Dataset excerpts:
---------------

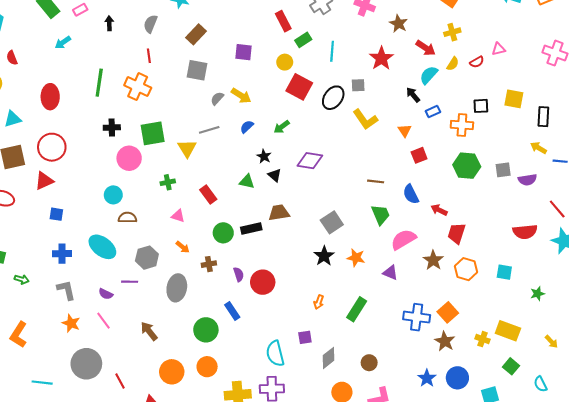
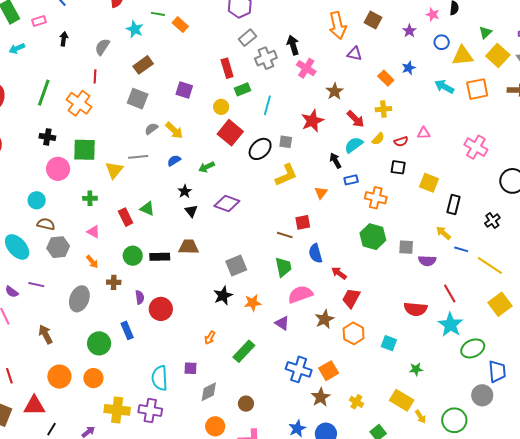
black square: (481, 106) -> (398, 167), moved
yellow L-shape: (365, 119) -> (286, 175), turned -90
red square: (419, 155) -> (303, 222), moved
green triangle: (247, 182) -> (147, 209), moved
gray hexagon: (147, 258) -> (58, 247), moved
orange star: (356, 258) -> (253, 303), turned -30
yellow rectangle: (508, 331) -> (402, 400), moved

---------------

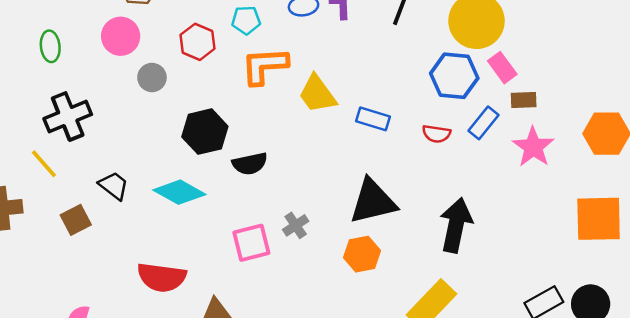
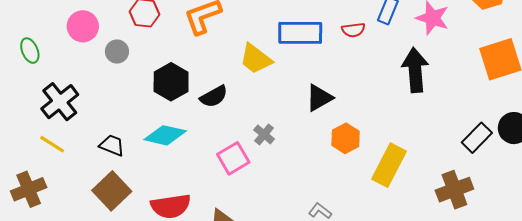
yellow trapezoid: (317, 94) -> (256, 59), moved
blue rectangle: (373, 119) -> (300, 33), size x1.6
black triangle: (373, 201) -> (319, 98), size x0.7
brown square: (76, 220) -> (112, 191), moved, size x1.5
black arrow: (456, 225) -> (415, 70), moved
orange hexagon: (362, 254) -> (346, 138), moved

---------------

• Work task
Beginning at the line with "black square: (481, 106) -> (398, 167), moved" and stopping after the line with "yellow rectangle: (508, 331)", please write out every line of the data above exactly and nothing else.

• Exercise result
black square: (481, 106) -> (398, 167), moved
yellow L-shape: (365, 119) -> (286, 175), turned -90
red square: (419, 155) -> (303, 222), moved
green triangle: (247, 182) -> (147, 209), moved
gray hexagon: (147, 258) -> (58, 247), moved
orange star: (356, 258) -> (253, 303), turned -30
yellow rectangle: (508, 331) -> (402, 400), moved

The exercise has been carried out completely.